----- Supplied data

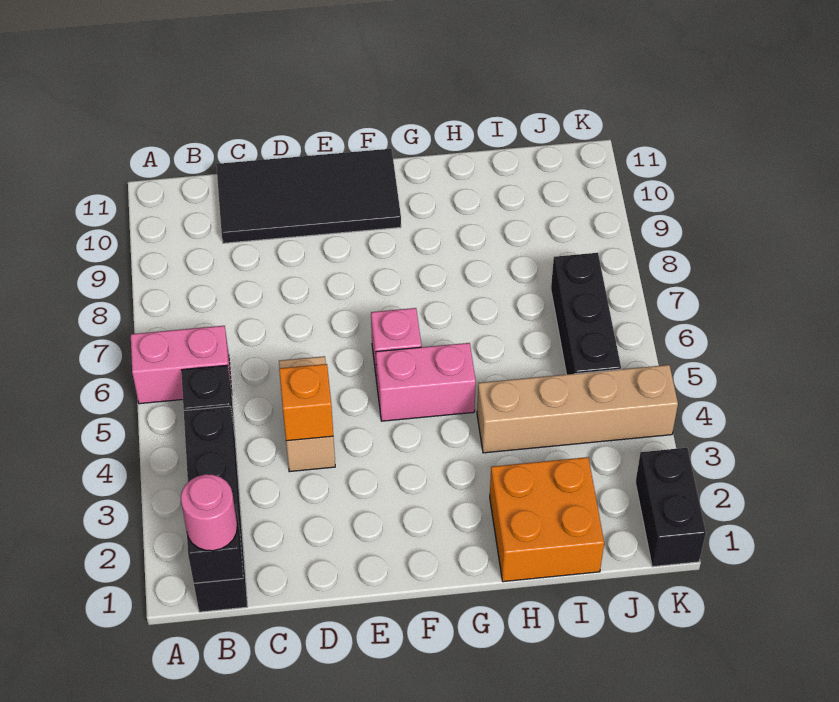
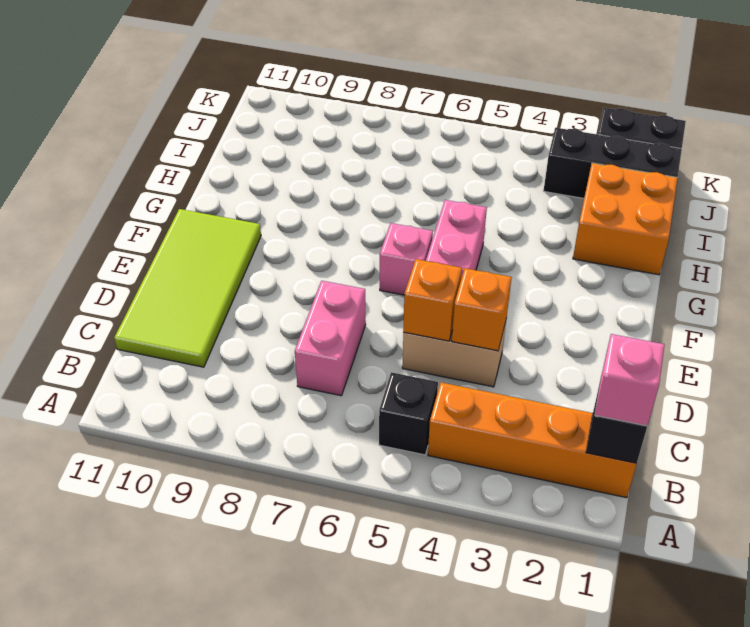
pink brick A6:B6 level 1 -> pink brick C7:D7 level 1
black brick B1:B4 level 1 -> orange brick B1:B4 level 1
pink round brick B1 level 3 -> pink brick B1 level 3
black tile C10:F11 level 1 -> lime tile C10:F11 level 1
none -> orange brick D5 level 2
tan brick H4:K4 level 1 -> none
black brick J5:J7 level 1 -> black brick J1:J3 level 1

----------

# Work request:
Above are the records; reproduce them exactly and leave out the pictures.

# Response for this exercise:
pink brick A6:B6 level 1 -> pink brick C7:D7 level 1
black brick B1:B4 level 1 -> orange brick B1:B4 level 1
pink round brick B1 level 3 -> pink brick B1 level 3
black tile C10:F11 level 1 -> lime tile C10:F11 level 1
none -> orange brick D5 level 2
tan brick H4:K4 level 1 -> none
black brick J5:J7 level 1 -> black brick J1:J3 level 1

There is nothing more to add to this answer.